*** Given information ***

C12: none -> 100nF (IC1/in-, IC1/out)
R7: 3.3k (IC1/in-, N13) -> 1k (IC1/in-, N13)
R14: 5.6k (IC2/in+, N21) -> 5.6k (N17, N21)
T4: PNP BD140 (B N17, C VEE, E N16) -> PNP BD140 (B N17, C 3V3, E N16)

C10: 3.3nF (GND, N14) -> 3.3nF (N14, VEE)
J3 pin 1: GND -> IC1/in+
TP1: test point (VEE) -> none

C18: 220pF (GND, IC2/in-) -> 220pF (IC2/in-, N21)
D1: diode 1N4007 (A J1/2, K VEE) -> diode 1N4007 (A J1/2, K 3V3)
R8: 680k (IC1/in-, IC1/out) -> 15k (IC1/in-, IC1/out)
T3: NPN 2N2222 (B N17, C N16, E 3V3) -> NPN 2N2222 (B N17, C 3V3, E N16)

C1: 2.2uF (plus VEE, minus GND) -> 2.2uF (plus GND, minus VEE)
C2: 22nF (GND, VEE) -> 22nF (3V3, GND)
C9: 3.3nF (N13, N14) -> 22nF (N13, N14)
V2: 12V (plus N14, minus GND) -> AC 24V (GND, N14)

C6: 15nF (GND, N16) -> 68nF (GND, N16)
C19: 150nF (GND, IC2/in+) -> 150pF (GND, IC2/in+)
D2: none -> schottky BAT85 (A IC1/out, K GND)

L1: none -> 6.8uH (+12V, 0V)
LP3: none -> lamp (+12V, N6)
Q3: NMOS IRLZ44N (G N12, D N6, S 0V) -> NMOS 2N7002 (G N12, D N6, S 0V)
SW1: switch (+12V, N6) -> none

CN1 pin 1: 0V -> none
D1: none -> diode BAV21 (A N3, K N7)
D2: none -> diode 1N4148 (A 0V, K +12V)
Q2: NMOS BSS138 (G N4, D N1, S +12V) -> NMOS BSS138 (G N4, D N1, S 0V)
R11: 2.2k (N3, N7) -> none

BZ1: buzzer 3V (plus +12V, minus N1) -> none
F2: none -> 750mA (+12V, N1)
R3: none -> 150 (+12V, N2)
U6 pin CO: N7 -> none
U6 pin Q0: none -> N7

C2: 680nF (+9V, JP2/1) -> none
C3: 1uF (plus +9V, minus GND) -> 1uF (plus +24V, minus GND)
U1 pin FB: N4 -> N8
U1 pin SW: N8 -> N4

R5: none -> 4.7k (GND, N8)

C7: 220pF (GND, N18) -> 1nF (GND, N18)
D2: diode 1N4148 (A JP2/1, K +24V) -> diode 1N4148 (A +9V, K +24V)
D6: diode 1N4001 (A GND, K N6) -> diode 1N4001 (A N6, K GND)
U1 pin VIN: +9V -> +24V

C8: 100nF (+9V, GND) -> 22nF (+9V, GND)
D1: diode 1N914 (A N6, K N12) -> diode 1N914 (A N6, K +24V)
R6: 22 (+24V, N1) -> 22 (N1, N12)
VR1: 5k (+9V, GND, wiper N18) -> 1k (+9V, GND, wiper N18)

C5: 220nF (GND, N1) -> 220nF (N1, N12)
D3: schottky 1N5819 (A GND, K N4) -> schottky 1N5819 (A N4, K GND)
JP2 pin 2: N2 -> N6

*** End of Given information ***

Repeat the entries exactly, leaving nothing out.

C12: none -> 100nF (IC1/in-, IC1/out)
R7: 3.3k (IC1/in-, N13) -> 1k (IC1/in-, N13)
R14: 5.6k (IC2/in+, N21) -> 5.6k (N17, N21)
T4: PNP BD140 (B N17, C VEE, E N16) -> PNP BD140 (B N17, C 3V3, E N16)

C10: 3.3nF (GND, N14) -> 3.3nF (N14, VEE)
J3 pin 1: GND -> IC1/in+
TP1: test point (VEE) -> none

C18: 220pF (GND, IC2/in-) -> 220pF (IC2/in-, N21)
D1: diode 1N4007 (A J1/2, K VEE) -> diode 1N4007 (A J1/2, K 3V3)
R8: 680k (IC1/in-, IC1/out) -> 15k (IC1/in-, IC1/out)
T3: NPN 2N2222 (B N17, C N16, E 3V3) -> NPN 2N2222 (B N17, C 3V3, E N16)

C1: 2.2uF (plus VEE, minus GND) -> 2.2uF (plus GND, minus VEE)
C2: 22nF (GND, VEE) -> 22nF (3V3, GND)
C9: 3.3nF (N13, N14) -> 22nF (N13, N14)
V2: 12V (plus N14, minus GND) -> AC 24V (GND, N14)

C6: 15nF (GND, N16) -> 68nF (GND, N16)
C19: 150nF (GND, IC2/in+) -> 150pF (GND, IC2/in+)
D2: none -> schottky BAT85 (A IC1/out, K GND)

L1: none -> 6.8uH (+12V, 0V)
LP3: none -> lamp (+12V, N6)
Q3: NMOS IRLZ44N (G N12, D N6, S 0V) -> NMOS 2N7002 (G N12, D N6, S 0V)
SW1: switch (+12V, N6) -> none

CN1 pin 1: 0V -> none
D1: none -> diode BAV21 (A N3, K N7)
D2: none -> diode 1N4148 (A 0V, K +12V)
Q2: NMOS BSS138 (G N4, D N1, S +12V) -> NMOS BSS138 (G N4, D N1, S 0V)
R11: 2.2k (N3, N7) -> none

BZ1: buzzer 3V (plus +12V, minus N1) -> none
F2: none -> 750mA (+12V, N1)
R3: none -> 150 (+12V, N2)
U6 pin CO: N7 -> none
U6 pin Q0: none -> N7

C2: 680nF (+9V, JP2/1) -> none
C3: 1uF (plus +9V, minus GND) -> 1uF (plus +24V, minus GND)
U1 pin FB: N4 -> N8
U1 pin SW: N8 -> N4

R5: none -> 4.7k (GND, N8)

C7: 220pF (GND, N18) -> 1nF (GND, N18)
D2: diode 1N4148 (A JP2/1, K +24V) -> diode 1N4148 (A +9V, K +24V)
D6: diode 1N4001 (A GND, K N6) -> diode 1N4001 (A N6, K GND)
U1 pin VIN: +9V -> +24V

C8: 100nF (+9V, GND) -> 22nF (+9V, GND)
D1: diode 1N914 (A N6, K N12) -> diode 1N914 (A N6, K +24V)
R6: 22 (+24V, N1) -> 22 (N1, N12)
VR1: 5k (+9V, GND, wiper N18) -> 1k (+9V, GND, wiper N18)

C5: 220nF (GND, N1) -> 220nF (N1, N12)
D3: schottky 1N5819 (A GND, K N4) -> schottky 1N5819 (A N4, K GND)
JP2 pin 2: N2 -> N6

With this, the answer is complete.